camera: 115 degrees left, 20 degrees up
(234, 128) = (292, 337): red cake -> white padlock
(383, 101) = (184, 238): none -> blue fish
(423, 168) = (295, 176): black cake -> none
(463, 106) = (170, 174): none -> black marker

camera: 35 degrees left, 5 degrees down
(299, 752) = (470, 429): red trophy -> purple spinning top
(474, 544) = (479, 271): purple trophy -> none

# # # # # # #

From the entries above, show each line that includes the string "none".

◆ **Task answer**:
(383, 101) = (184, 238): none -> blue fish
(423, 168) = (295, 176): black cake -> none
(463, 106) = (170, 174): none -> black marker
(474, 544) = (479, 271): purple trophy -> none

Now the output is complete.